Top of SUPPLIED DATA
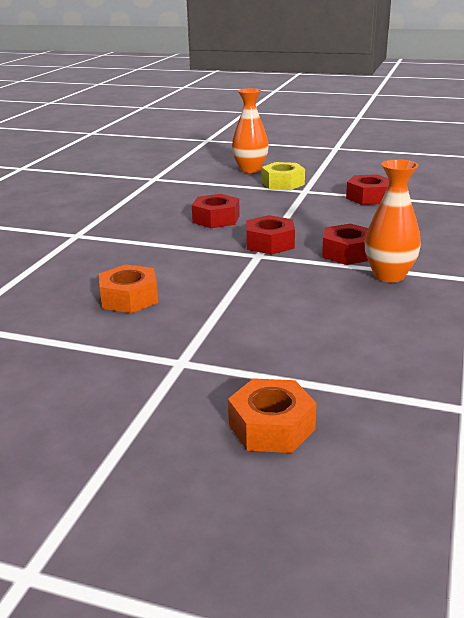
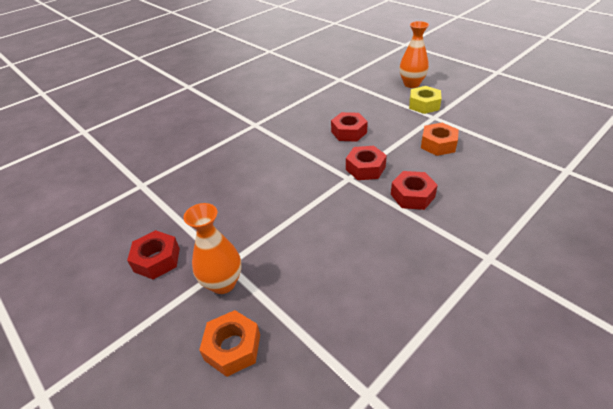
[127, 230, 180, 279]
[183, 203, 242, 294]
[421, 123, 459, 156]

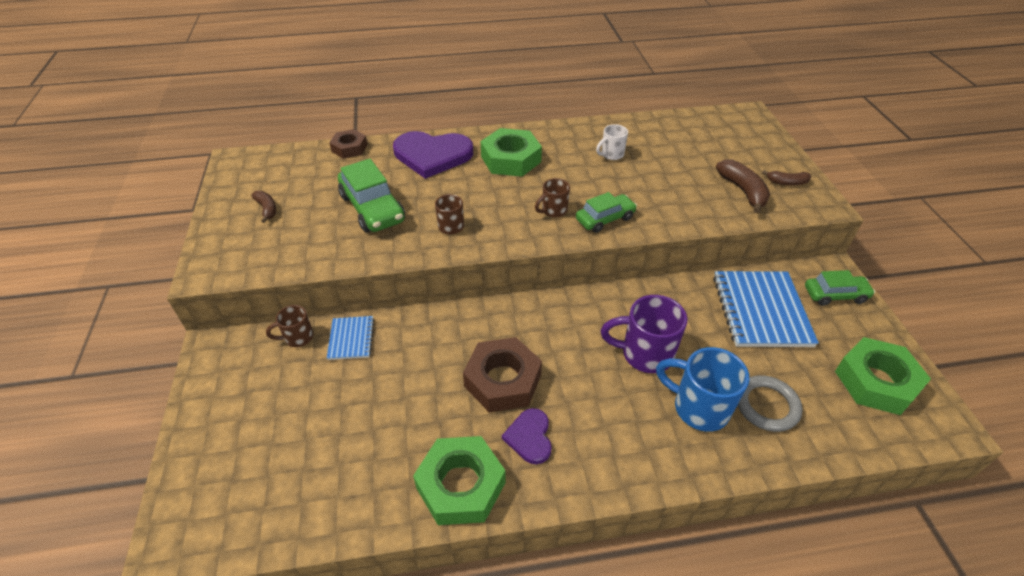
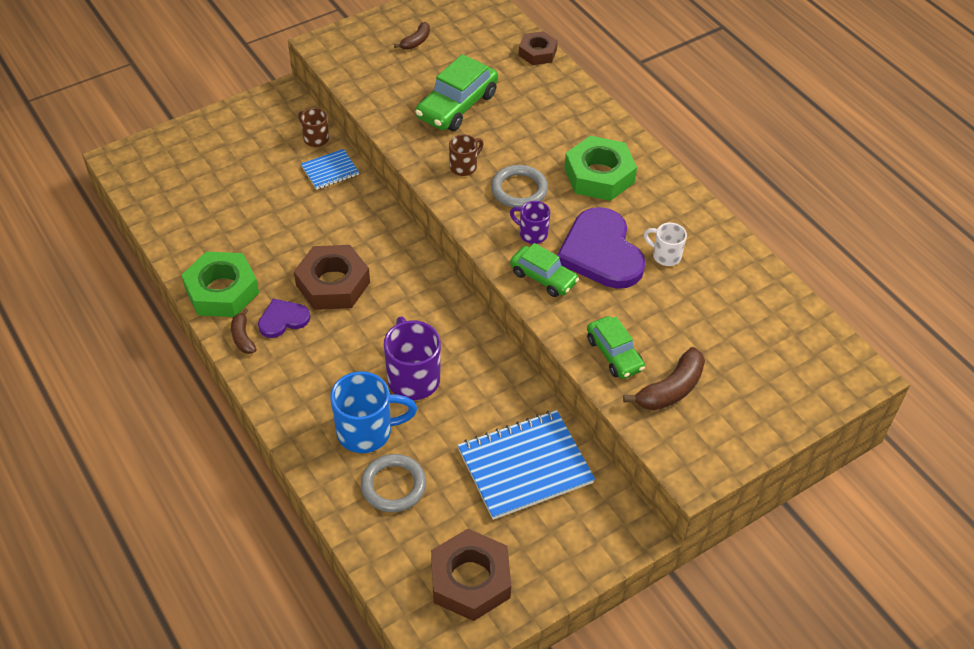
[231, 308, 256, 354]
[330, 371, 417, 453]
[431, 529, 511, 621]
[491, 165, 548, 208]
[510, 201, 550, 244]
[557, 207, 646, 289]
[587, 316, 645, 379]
Bottom of SUPPLIED DATA
WHAT YOU ARE ASKED TO DO -
Print again the material above, limited to the lines from the one holding "[330, 371, 417, 453]" through the last, inclusive.

TASK RESPONSE -
[330, 371, 417, 453]
[431, 529, 511, 621]
[491, 165, 548, 208]
[510, 201, 550, 244]
[557, 207, 646, 289]
[587, 316, 645, 379]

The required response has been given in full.